BEGIN

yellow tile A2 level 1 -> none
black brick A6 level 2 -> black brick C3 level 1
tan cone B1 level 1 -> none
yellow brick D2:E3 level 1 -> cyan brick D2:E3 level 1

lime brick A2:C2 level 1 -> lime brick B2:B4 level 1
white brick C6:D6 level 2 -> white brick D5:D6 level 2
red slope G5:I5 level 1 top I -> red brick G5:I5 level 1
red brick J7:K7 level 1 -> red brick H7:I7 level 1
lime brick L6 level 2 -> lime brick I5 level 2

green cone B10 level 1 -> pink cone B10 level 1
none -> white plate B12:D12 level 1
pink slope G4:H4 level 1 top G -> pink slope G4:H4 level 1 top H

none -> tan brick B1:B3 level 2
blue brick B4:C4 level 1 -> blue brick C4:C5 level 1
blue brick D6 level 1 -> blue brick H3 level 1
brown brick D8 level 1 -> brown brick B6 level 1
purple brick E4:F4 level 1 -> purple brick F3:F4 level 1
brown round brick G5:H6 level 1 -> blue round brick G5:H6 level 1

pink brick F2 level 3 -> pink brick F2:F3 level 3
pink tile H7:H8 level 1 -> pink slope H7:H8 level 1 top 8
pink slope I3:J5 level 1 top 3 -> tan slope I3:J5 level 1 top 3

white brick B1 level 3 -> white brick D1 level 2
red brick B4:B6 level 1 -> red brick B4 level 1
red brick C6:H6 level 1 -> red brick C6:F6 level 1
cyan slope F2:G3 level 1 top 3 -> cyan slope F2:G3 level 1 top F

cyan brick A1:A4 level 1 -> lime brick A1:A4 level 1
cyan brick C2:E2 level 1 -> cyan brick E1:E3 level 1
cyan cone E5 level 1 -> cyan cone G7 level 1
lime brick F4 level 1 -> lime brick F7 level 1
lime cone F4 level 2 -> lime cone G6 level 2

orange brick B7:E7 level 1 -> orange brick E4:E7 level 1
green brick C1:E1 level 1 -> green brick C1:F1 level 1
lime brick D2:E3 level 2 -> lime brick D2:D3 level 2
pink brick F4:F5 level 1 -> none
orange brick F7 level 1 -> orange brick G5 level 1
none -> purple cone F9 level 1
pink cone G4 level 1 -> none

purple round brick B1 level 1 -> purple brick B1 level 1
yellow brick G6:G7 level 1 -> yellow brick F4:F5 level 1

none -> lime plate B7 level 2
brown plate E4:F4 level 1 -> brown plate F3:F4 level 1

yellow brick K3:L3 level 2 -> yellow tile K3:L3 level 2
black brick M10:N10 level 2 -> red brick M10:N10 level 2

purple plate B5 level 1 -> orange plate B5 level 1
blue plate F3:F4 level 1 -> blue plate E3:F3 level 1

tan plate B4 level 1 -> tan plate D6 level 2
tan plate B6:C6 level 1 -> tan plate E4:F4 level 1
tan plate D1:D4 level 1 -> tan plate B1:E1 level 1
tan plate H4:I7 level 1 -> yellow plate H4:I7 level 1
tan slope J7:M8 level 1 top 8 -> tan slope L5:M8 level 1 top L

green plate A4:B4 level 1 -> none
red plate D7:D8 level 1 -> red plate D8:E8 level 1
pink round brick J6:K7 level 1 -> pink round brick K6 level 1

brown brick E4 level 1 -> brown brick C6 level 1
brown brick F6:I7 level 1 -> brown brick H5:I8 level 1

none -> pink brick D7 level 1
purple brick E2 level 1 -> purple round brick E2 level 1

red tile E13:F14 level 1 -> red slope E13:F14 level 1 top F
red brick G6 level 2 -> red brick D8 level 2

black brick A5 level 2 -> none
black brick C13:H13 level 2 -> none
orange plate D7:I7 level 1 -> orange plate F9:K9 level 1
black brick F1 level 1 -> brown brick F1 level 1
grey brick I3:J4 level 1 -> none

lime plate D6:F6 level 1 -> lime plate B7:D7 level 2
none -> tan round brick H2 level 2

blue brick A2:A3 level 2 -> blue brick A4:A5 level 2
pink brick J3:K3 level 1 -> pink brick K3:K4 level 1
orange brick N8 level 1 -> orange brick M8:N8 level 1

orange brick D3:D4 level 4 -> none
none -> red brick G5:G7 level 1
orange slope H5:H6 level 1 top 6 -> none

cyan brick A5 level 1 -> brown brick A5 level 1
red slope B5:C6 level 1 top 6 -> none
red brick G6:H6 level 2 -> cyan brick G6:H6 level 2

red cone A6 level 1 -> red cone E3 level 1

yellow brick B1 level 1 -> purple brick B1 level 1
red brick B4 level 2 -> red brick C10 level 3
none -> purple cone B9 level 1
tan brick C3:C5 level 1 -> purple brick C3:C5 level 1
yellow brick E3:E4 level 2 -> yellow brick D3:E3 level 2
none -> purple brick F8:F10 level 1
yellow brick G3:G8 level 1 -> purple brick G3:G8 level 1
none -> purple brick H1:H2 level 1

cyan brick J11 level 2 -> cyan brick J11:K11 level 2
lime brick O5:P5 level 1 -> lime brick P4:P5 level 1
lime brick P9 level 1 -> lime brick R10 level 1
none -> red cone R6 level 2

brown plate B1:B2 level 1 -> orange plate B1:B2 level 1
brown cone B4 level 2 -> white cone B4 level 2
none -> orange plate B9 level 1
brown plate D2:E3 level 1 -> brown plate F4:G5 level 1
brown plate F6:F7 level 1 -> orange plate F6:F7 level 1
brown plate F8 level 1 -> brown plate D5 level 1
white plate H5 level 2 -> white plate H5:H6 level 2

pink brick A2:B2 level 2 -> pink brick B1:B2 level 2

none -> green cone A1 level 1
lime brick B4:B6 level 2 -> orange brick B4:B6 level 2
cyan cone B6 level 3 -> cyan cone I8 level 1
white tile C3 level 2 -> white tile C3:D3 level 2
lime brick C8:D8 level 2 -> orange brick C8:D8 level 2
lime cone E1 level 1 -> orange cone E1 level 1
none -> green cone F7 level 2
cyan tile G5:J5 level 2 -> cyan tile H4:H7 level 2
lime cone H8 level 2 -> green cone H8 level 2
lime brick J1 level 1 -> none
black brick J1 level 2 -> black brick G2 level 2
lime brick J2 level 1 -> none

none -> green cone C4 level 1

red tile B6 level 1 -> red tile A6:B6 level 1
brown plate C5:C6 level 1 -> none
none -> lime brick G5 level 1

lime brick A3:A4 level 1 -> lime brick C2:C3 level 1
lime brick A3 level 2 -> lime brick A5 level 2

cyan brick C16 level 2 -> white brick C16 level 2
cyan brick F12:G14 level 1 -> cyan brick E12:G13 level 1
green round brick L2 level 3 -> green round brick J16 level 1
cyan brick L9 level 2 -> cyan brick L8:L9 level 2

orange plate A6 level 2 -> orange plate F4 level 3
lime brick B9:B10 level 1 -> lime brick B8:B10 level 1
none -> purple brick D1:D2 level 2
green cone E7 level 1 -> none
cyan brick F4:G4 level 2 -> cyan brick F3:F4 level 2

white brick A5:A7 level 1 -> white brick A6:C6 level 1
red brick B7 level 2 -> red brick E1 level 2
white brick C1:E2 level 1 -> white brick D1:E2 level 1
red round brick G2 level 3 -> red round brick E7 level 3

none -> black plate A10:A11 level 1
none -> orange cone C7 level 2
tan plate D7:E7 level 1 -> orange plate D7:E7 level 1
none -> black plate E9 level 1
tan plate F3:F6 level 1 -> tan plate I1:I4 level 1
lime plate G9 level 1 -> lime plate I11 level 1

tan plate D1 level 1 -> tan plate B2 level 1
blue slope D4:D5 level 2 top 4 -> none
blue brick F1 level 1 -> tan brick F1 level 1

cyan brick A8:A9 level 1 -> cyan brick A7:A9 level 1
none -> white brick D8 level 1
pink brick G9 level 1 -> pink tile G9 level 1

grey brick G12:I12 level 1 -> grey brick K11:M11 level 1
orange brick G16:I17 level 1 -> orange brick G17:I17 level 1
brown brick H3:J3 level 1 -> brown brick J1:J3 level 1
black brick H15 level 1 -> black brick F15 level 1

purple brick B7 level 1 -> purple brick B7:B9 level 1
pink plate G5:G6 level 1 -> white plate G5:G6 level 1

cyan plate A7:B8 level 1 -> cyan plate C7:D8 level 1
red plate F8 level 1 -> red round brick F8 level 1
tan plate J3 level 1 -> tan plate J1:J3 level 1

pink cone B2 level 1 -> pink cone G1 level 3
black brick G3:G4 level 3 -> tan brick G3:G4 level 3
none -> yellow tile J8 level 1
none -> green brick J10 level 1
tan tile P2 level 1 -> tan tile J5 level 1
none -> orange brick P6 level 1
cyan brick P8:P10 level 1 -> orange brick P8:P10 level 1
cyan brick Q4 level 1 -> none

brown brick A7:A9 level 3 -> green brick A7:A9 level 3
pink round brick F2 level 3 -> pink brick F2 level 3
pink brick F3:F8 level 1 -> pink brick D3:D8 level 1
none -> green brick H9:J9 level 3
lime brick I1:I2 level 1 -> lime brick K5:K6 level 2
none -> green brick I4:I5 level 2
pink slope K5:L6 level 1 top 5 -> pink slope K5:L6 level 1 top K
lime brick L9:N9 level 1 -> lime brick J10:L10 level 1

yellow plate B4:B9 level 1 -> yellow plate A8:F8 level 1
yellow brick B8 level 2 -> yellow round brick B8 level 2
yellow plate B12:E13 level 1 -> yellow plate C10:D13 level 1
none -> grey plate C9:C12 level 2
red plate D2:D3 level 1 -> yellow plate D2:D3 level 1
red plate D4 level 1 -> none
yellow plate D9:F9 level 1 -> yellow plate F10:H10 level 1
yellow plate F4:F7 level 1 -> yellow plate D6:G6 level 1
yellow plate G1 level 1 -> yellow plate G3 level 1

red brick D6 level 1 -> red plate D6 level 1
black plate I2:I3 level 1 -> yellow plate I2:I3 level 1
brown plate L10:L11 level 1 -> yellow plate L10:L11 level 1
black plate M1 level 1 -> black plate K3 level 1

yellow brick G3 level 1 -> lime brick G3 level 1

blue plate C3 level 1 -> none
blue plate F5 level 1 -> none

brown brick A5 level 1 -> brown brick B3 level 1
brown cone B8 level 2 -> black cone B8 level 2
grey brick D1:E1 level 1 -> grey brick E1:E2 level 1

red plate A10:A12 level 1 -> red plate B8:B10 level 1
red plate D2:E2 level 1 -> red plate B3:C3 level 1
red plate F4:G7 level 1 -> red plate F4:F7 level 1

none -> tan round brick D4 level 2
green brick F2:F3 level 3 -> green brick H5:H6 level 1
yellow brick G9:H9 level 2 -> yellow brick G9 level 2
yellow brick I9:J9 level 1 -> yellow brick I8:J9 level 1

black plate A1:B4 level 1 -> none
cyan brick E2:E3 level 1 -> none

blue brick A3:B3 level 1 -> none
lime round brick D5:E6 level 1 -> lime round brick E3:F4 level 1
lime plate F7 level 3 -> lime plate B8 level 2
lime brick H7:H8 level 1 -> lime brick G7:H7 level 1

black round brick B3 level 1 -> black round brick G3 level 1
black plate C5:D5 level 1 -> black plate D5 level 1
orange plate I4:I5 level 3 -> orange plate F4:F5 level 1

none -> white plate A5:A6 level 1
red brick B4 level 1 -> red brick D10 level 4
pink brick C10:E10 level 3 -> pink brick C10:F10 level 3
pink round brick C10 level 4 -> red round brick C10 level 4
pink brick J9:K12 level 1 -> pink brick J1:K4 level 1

END

▶ Exercise
Repeat each line of the data above, exactly as it appears, from the first through the line that contains "lime brick L6".

▶ Exercise result
yellow tile A2 level 1 -> none
black brick A6 level 2 -> black brick C3 level 1
tan cone B1 level 1 -> none
yellow brick D2:E3 level 1 -> cyan brick D2:E3 level 1

lime brick A2:C2 level 1 -> lime brick B2:B4 level 1
white brick C6:D6 level 2 -> white brick D5:D6 level 2
red slope G5:I5 level 1 top I -> red brick G5:I5 level 1
red brick J7:K7 level 1 -> red brick H7:I7 level 1
lime brick L6 level 2 -> lime brick I5 level 2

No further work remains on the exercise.